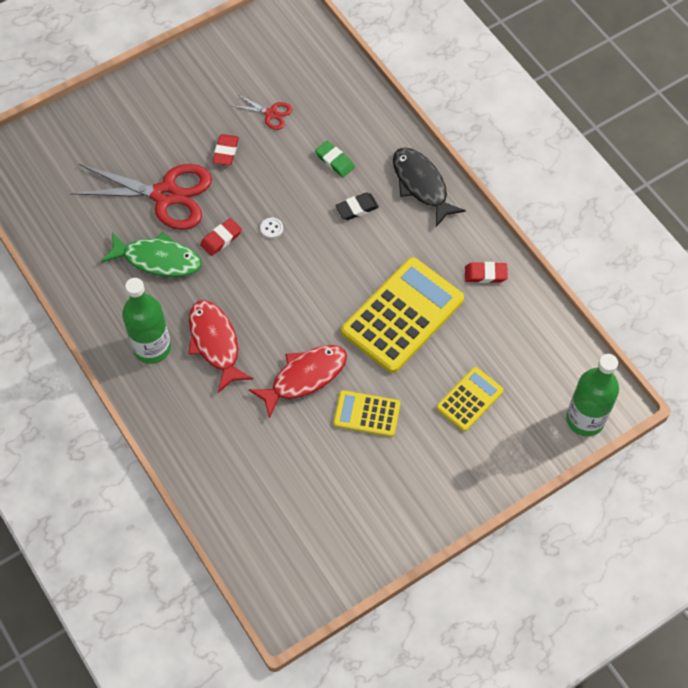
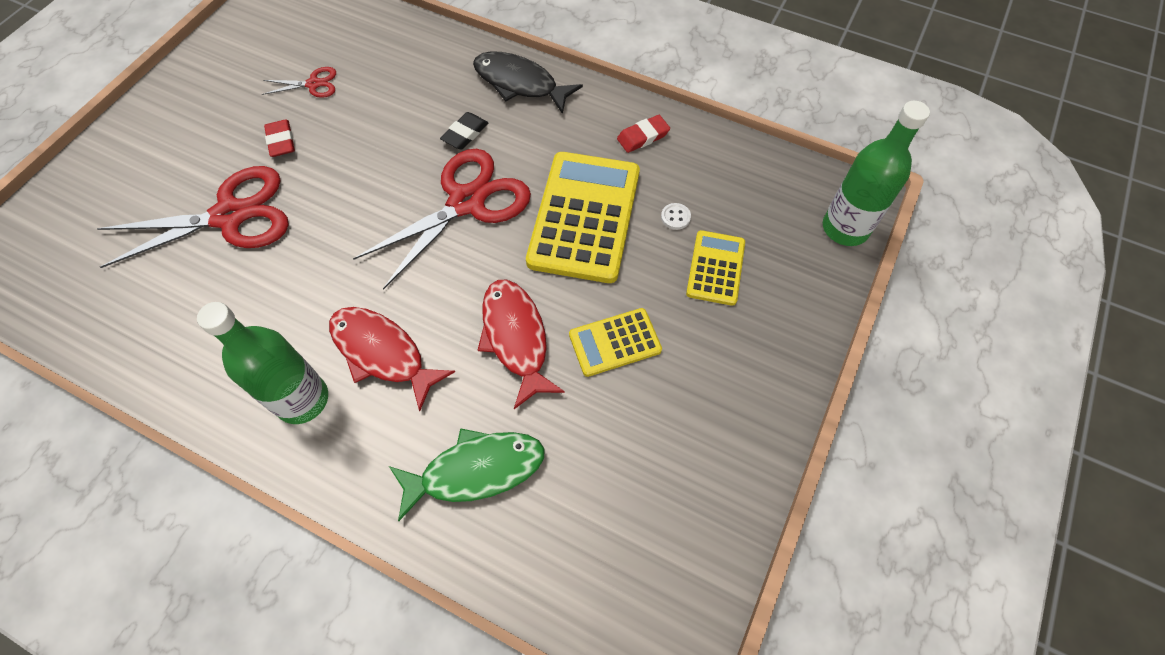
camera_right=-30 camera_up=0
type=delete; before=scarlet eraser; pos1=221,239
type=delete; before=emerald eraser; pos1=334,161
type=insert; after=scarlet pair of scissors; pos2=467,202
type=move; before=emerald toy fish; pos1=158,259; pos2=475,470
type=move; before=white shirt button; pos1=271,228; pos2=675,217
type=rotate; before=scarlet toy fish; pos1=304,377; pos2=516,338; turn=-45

**Your goal**
Lines above that have "emerald": copy each of them.

**Task solution**
type=delete; before=emerald eraser; pos1=334,161
type=move; before=emerald toy fish; pos1=158,259; pos2=475,470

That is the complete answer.